[[ EXCERPTED RECORDS open ]]

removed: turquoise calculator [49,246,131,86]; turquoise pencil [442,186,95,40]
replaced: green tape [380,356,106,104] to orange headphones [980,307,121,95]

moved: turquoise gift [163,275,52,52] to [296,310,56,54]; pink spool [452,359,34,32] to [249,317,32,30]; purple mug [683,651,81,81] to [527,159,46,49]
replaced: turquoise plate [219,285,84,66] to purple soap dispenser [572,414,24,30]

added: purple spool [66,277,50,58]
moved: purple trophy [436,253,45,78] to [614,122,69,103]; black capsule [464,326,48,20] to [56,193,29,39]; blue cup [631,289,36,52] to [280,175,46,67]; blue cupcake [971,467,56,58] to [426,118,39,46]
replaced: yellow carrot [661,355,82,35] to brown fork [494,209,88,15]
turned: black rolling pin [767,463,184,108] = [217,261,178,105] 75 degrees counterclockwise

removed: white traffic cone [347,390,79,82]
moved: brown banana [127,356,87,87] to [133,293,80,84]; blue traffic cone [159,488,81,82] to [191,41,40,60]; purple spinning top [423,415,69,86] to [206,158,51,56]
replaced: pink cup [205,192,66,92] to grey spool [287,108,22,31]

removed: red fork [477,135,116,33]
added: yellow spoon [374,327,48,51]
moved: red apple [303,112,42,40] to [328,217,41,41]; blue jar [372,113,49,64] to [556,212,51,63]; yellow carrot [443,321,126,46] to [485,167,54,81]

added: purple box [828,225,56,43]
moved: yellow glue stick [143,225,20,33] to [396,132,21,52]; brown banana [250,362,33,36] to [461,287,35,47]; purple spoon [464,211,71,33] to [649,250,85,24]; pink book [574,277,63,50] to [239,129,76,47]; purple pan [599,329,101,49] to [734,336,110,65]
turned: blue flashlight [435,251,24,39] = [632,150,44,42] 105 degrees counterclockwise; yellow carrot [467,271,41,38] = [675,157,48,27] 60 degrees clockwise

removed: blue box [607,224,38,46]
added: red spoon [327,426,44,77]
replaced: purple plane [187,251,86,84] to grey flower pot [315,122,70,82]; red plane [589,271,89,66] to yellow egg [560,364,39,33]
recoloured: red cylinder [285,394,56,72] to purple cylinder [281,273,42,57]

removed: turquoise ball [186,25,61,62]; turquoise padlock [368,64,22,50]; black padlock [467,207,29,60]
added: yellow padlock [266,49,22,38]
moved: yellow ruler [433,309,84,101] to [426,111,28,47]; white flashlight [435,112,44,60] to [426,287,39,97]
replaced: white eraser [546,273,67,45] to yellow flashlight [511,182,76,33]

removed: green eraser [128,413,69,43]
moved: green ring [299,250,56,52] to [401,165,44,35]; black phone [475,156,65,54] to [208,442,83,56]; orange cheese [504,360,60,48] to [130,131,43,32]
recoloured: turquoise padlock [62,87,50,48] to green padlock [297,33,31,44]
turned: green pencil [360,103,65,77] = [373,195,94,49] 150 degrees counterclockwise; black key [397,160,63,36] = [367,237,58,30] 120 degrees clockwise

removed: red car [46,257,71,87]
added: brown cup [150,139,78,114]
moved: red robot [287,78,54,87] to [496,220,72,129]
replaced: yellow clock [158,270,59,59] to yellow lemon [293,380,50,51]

[[ EXCERPTED RECORDS closed ]]

[ABOUT THIS EXERCISE]: Copy, from the data above, every line where the word "recoloured" appears.

[SOLUTION]:
recoloured: red cylinder [285,394,56,72] to purple cylinder [281,273,42,57]
recoloured: turquoise padlock [62,87,50,48] to green padlock [297,33,31,44]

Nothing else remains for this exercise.